Prompt: Of the material below, only the lines from the line containing "U1 pin in+: W13 -> W11" down to the line containing "D2: none -> schottky (A GND, K SW)" belong in the answer, written out exactly.
=== Provided records ===
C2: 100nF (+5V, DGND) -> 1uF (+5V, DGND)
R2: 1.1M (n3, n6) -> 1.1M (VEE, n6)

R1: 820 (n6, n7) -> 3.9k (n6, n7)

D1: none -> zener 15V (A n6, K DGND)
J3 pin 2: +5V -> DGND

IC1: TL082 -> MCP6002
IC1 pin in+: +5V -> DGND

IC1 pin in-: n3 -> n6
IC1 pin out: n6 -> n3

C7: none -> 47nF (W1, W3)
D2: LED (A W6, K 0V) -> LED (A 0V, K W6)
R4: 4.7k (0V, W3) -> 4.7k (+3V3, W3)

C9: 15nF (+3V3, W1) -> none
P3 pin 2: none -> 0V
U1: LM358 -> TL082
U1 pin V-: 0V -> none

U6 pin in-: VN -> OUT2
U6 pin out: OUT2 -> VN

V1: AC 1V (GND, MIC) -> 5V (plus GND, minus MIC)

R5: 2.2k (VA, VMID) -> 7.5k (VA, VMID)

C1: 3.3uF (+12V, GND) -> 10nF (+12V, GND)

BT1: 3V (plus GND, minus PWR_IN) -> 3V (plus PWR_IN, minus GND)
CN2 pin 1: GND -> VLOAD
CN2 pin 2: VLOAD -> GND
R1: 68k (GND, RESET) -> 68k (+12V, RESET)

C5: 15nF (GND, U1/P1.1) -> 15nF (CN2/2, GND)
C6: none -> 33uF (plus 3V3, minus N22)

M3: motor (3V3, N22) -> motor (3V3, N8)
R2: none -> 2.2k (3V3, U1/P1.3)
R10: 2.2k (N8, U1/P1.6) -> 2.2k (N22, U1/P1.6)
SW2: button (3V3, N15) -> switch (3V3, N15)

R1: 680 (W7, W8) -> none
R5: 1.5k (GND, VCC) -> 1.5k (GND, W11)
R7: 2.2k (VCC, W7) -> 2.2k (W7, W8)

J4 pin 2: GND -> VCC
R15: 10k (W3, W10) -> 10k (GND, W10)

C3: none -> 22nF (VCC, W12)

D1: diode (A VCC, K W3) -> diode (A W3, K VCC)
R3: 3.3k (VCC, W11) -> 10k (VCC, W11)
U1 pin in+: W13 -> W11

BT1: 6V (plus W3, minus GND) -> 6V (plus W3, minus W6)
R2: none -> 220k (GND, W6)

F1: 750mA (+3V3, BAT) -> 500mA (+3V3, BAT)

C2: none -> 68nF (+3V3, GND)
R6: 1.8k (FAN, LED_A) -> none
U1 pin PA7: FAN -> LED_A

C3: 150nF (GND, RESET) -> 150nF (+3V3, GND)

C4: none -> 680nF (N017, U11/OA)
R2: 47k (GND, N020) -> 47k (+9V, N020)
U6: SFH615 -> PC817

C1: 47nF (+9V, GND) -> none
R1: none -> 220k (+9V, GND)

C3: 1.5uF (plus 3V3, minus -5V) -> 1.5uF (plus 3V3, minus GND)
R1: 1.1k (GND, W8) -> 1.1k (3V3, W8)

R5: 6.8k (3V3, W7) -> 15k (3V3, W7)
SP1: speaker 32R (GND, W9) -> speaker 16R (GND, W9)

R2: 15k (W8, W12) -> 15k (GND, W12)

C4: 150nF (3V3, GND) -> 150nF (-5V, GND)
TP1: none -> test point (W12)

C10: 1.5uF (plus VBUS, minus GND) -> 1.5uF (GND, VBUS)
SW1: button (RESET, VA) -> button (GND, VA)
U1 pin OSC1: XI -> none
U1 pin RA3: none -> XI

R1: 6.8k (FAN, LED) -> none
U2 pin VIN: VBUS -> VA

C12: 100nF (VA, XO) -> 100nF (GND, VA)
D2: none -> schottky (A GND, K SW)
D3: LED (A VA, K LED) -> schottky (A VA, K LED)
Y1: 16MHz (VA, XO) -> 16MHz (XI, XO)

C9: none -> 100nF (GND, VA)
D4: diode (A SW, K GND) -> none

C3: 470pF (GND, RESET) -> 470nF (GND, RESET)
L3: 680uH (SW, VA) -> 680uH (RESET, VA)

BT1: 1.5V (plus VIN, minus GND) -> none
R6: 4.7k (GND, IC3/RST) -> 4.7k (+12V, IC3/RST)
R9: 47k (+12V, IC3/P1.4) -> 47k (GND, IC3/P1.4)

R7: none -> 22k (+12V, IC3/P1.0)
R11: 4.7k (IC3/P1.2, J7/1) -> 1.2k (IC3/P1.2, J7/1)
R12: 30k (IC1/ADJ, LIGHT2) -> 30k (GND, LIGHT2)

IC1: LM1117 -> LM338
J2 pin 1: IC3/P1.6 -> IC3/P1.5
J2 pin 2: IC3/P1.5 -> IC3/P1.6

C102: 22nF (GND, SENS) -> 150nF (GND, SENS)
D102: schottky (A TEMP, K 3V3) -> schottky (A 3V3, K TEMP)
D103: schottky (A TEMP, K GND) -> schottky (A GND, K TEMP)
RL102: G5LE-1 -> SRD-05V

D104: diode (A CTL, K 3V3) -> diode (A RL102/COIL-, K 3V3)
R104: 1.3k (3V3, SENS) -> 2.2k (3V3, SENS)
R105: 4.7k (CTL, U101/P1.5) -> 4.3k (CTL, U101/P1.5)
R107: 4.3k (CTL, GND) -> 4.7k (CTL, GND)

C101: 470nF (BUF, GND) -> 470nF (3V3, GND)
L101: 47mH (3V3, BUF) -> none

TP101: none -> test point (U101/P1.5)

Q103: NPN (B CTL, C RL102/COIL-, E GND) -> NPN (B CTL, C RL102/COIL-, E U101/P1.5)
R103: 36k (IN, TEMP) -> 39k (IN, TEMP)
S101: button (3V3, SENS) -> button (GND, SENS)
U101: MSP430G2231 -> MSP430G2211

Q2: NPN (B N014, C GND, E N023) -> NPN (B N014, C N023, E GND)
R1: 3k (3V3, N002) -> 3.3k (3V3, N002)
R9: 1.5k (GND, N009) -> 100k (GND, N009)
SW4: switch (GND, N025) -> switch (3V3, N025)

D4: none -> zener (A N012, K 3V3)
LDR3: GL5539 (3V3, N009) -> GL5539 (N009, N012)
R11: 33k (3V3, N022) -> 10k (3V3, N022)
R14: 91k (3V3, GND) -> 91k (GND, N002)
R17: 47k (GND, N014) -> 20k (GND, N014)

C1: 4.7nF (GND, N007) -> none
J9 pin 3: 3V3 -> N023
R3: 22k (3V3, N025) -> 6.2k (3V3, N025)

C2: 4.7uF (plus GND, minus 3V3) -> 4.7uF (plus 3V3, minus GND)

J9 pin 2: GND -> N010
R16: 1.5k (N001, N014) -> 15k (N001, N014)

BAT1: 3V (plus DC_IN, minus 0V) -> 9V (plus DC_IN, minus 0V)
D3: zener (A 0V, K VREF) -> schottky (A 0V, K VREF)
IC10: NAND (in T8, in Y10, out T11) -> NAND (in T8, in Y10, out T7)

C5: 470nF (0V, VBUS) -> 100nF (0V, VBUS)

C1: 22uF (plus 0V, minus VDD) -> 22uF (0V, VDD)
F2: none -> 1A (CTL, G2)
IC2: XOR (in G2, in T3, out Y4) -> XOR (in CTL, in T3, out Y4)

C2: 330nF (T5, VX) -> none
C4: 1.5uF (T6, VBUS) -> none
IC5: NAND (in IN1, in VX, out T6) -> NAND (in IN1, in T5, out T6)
===
Expected output:
U1 pin in+: W13 -> W11

BT1: 6V (plus W3, minus GND) -> 6V (plus W3, minus W6)
R2: none -> 220k (GND, W6)

F1: 750mA (+3V3, BAT) -> 500mA (+3V3, BAT)

C2: none -> 68nF (+3V3, GND)
R6: 1.8k (FAN, LED_A) -> none
U1 pin PA7: FAN -> LED_A

C3: 150nF (GND, RESET) -> 150nF (+3V3, GND)

C4: none -> 680nF (N017, U11/OA)
R2: 47k (GND, N020) -> 47k (+9V, N020)
U6: SFH615 -> PC817

C1: 47nF (+9V, GND) -> none
R1: none -> 220k (+9V, GND)

C3: 1.5uF (plus 3V3, minus -5V) -> 1.5uF (plus 3V3, minus GND)
R1: 1.1k (GND, W8) -> 1.1k (3V3, W8)

R5: 6.8k (3V3, W7) -> 15k (3V3, W7)
SP1: speaker 32R (GND, W9) -> speaker 16R (GND, W9)

R2: 15k (W8, W12) -> 15k (GND, W12)

C4: 150nF (3V3, GND) -> 150nF (-5V, GND)
TP1: none -> test point (W12)

C10: 1.5uF (plus VBUS, minus GND) -> 1.5uF (GND, VBUS)
SW1: button (RESET, VA) -> button (GND, VA)
U1 pin OSC1: XI -> none
U1 pin RA3: none -> XI

R1: 6.8k (FAN, LED) -> none
U2 pin VIN: VBUS -> VA

C12: 100nF (VA, XO) -> 100nF (GND, VA)
D2: none -> schottky (A GND, K SW)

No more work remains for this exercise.